§ Required work
Output all records verbatim.

[Scene edit records]
-.-.-
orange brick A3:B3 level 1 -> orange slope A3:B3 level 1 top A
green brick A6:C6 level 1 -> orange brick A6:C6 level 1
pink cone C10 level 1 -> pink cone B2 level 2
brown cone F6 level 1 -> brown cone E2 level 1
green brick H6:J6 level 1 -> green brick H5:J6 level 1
-.-.-
§ Result for this exercise
orange brick A3:B3 level 1 -> orange slope A3:B3 level 1 top A
green brick A6:C6 level 1 -> orange brick A6:C6 level 1
pink cone C10 level 1 -> pink cone B2 level 2
brown cone F6 level 1 -> brown cone E2 level 1
green brick H6:J6 level 1 -> green brick H5:J6 level 1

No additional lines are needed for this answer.